## Exercise details
Since only part of the material below is wanted, output exactly the lines from the one with "box (blue) <389,267>" up to and including the one with "<386,84> to <346,341>".

## Source records
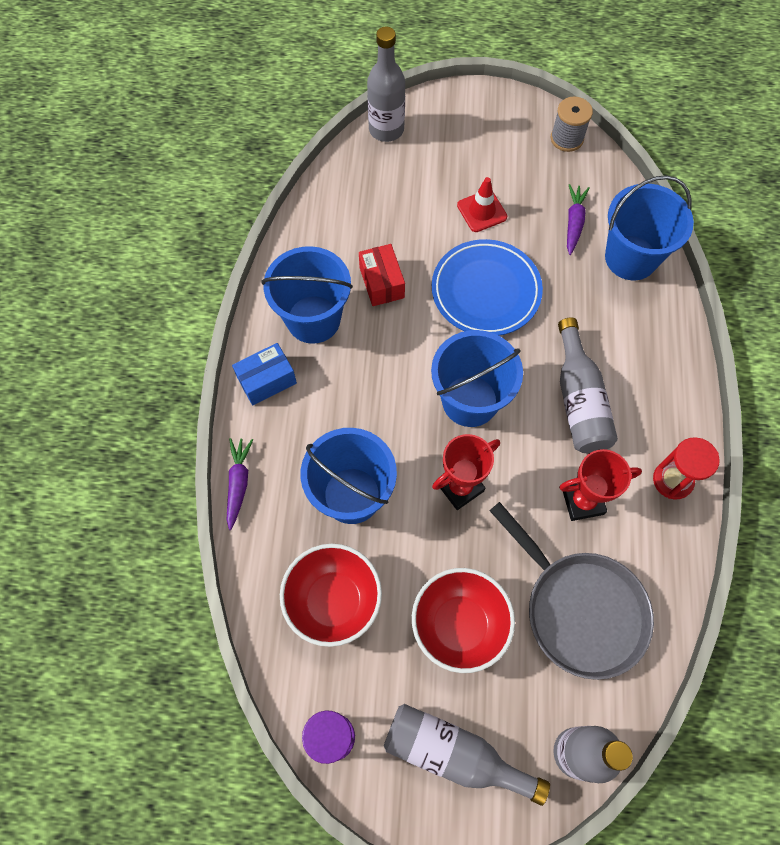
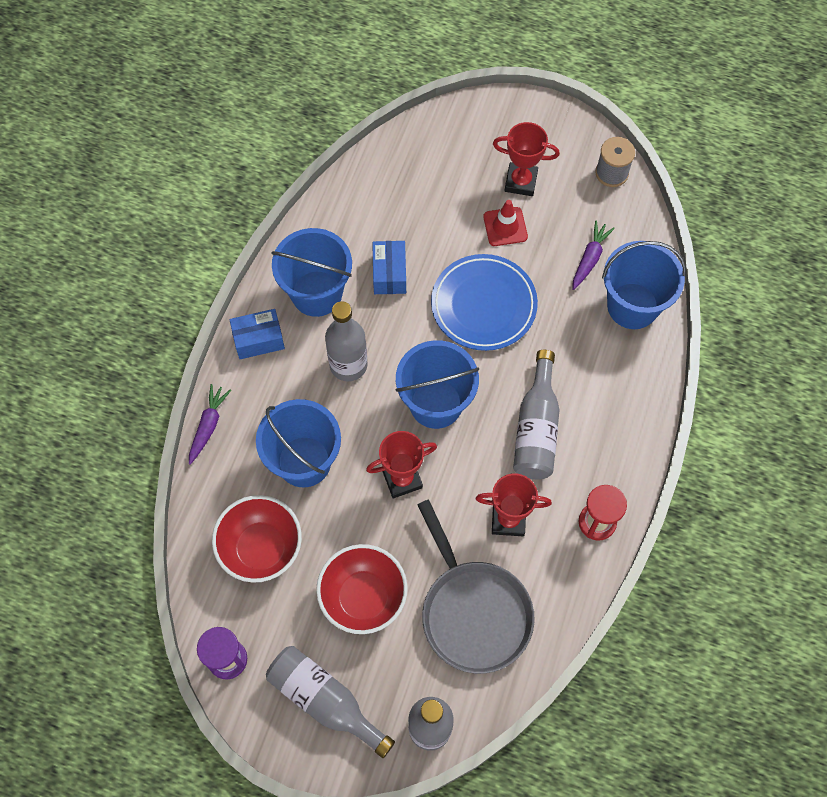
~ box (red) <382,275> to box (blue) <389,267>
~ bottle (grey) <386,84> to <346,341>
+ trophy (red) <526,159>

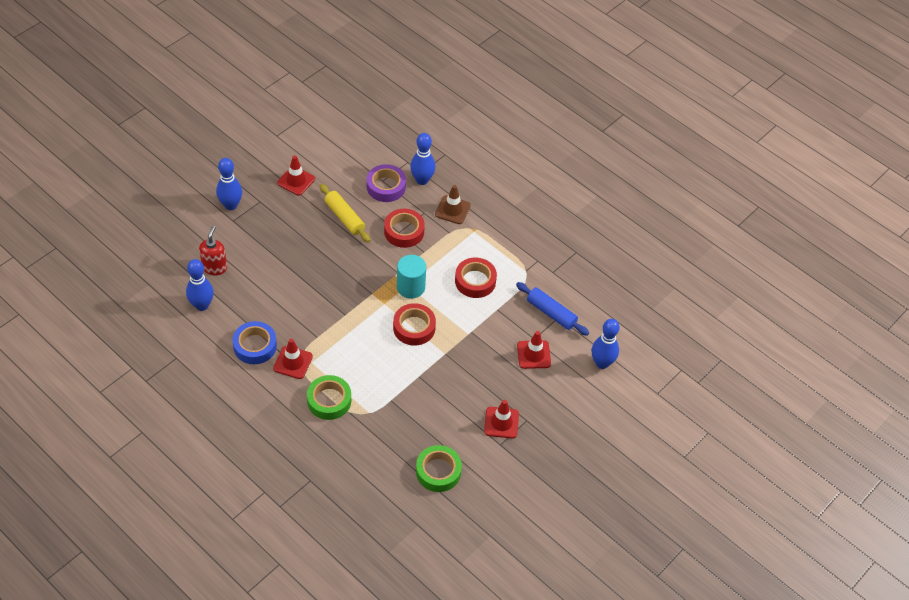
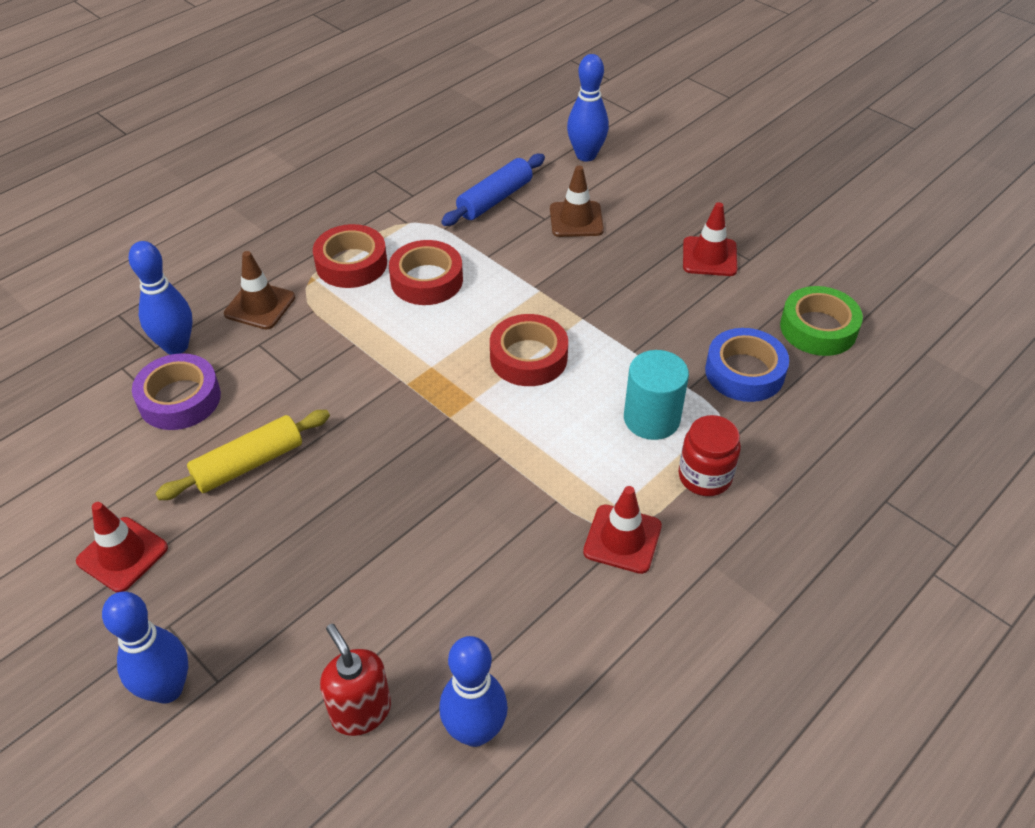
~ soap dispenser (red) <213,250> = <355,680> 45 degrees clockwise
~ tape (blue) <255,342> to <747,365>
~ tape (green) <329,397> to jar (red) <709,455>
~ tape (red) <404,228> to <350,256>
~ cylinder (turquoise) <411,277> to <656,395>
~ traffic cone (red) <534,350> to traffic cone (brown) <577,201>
--
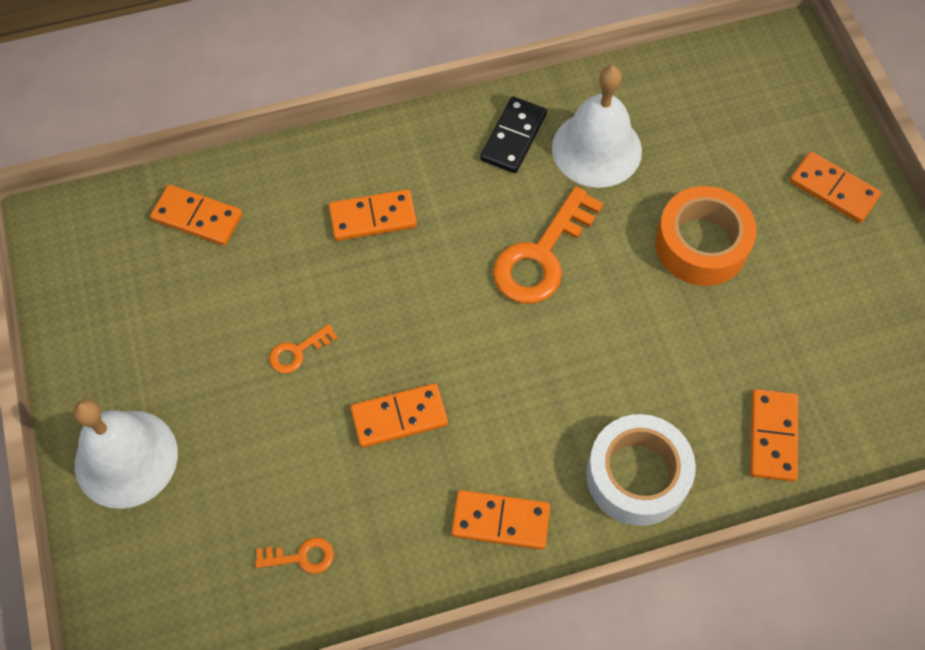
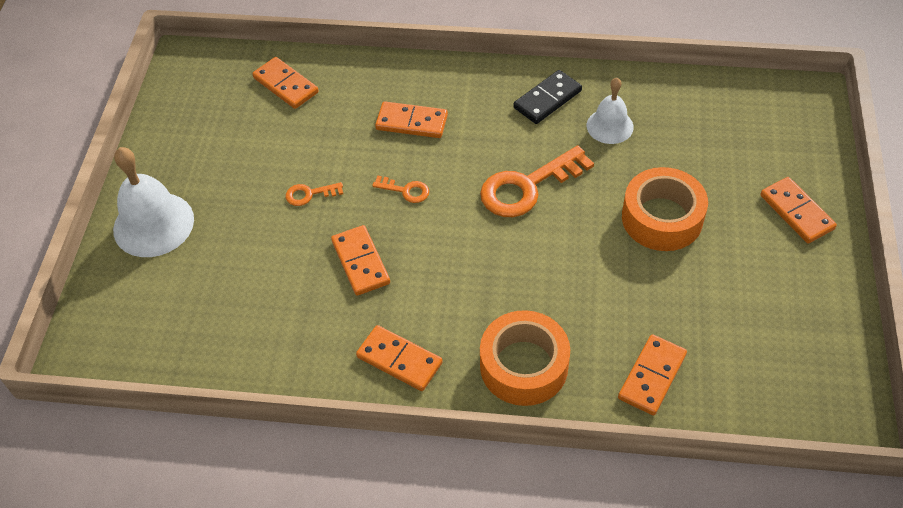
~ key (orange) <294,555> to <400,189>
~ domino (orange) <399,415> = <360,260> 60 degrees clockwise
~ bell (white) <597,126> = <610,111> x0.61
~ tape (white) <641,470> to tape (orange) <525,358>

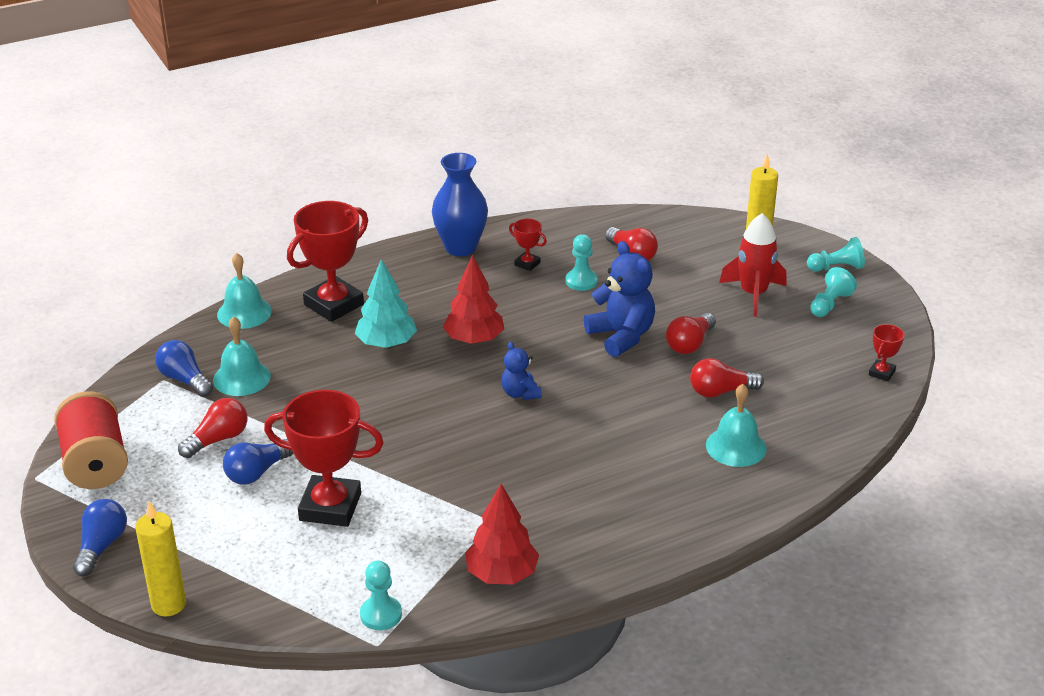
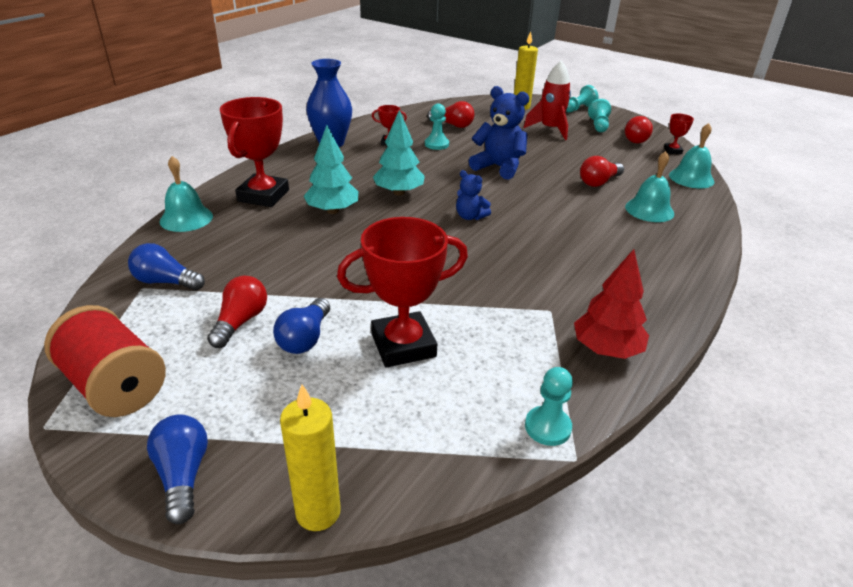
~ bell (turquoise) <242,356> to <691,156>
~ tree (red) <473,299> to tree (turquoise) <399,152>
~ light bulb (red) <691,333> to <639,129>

## Task result
~ box (red) <382,275> to box (blue) <389,267>
~ bottle (grey) <386,84> to <346,341>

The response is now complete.